■ About this task
Output the records that follow, keeping every line exactly as it is.

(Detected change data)
——
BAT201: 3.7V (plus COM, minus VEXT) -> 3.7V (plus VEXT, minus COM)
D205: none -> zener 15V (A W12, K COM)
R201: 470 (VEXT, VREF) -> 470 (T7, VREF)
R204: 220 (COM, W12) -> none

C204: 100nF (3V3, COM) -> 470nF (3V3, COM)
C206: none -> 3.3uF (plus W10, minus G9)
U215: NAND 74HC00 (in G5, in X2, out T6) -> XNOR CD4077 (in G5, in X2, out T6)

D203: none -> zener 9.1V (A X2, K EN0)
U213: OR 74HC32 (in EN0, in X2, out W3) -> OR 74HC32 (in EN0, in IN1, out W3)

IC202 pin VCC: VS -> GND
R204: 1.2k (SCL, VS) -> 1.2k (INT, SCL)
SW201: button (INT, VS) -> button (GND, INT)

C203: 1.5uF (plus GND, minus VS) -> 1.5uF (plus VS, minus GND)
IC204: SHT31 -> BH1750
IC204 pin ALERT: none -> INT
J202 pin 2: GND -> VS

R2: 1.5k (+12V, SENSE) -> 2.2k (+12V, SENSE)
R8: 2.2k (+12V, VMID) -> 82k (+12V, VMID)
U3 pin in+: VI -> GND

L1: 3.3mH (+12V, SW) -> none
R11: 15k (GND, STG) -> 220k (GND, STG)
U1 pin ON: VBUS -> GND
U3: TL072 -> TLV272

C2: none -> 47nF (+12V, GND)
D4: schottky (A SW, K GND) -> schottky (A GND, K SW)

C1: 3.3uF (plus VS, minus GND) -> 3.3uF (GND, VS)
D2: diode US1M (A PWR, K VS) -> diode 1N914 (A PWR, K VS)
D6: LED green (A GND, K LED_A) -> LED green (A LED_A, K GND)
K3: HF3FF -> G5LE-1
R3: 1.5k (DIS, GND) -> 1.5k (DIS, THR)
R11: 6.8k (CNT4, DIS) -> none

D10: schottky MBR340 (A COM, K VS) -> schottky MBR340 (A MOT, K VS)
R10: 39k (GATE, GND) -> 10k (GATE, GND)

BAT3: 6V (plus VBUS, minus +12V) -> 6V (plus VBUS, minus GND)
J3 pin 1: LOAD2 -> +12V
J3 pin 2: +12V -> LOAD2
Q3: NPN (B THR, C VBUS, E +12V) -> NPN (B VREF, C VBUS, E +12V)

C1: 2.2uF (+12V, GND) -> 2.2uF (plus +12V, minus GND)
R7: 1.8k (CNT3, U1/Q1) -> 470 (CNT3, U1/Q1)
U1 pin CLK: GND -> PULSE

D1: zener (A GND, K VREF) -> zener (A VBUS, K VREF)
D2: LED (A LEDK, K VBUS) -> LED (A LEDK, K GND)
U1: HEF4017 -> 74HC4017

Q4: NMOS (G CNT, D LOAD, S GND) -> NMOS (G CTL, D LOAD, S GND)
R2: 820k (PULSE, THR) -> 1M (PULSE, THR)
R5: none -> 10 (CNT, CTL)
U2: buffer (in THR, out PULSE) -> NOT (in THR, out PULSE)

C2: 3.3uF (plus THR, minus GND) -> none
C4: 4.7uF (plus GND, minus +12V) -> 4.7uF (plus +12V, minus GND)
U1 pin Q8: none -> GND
——
■ Answer space
BAT201: 3.7V (plus COM, minus VEXT) -> 3.7V (plus VEXT, minus COM)
D205: none -> zener 15V (A W12, K COM)
R201: 470 (VEXT, VREF) -> 470 (T7, VREF)
R204: 220 (COM, W12) -> none

C204: 100nF (3V3, COM) -> 470nF (3V3, COM)
C206: none -> 3.3uF (plus W10, minus G9)
U215: NAND 74HC00 (in G5, in X2, out T6) -> XNOR CD4077 (in G5, in X2, out T6)

D203: none -> zener 9.1V (A X2, K EN0)
U213: OR 74HC32 (in EN0, in X2, out W3) -> OR 74HC32 (in EN0, in IN1, out W3)

IC202 pin VCC: VS -> GND
R204: 1.2k (SCL, VS) -> 1.2k (INT, SCL)
SW201: button (INT, VS) -> button (GND, INT)

C203: 1.5uF (plus GND, minus VS) -> 1.5uF (plus VS, minus GND)
IC204: SHT31 -> BH1750
IC204 pin ALERT: none -> INT
J202 pin 2: GND -> VS

R2: 1.5k (+12V, SENSE) -> 2.2k (+12V, SENSE)
R8: 2.2k (+12V, VMID) -> 82k (+12V, VMID)
U3 pin in+: VI -> GND

L1: 3.3mH (+12V, SW) -> none
R11: 15k (GND, STG) -> 220k (GND, STG)
U1 pin ON: VBUS -> GND
U3: TL072 -> TLV272

C2: none -> 47nF (+12V, GND)
D4: schottky (A SW, K GND) -> schottky (A GND, K SW)

C1: 3.3uF (plus VS, minus GND) -> 3.3uF (GND, VS)
D2: diode US1M (A PWR, K VS) -> diode 1N914 (A PWR, K VS)
D6: LED green (A GND, K LED_A) -> LED green (A LED_A, K GND)
K3: HF3FF -> G5LE-1
R3: 1.5k (DIS, GND) -> 1.5k (DIS, THR)
R11: 6.8k (CNT4, DIS) -> none

D10: schottky MBR340 (A COM, K VS) -> schottky MBR340 (A MOT, K VS)
R10: 39k (GATE, GND) -> 10k (GATE, GND)

BAT3: 6V (plus VBUS, minus +12V) -> 6V (plus VBUS, minus GND)
J3 pin 1: LOAD2 -> +12V
J3 pin 2: +12V -> LOAD2
Q3: NPN (B THR, C VBUS, E +12V) -> NPN (B VREF, C VBUS, E +12V)

C1: 2.2uF (+12V, GND) -> 2.2uF (plus +12V, minus GND)
R7: 1.8k (CNT3, U1/Q1) -> 470 (CNT3, U1/Q1)
U1 pin CLK: GND -> PULSE

D1: zener (A GND, K VREF) -> zener (A VBUS, K VREF)
D2: LED (A LEDK, K VBUS) -> LED (A LEDK, K GND)
U1: HEF4017 -> 74HC4017

Q4: NMOS (G CNT, D LOAD, S GND) -> NMOS (G CTL, D LOAD, S GND)
R2: 820k (PULSE, THR) -> 1M (PULSE, THR)
R5: none -> 10 (CNT, CTL)
U2: buffer (in THR, out PULSE) -> NOT (in THR, out PULSE)

C2: 3.3uF (plus THR, minus GND) -> none
C4: 4.7uF (plus GND, minus +12V) -> 4.7uF (plus +12V, minus GND)
U1 pin Q8: none -> GND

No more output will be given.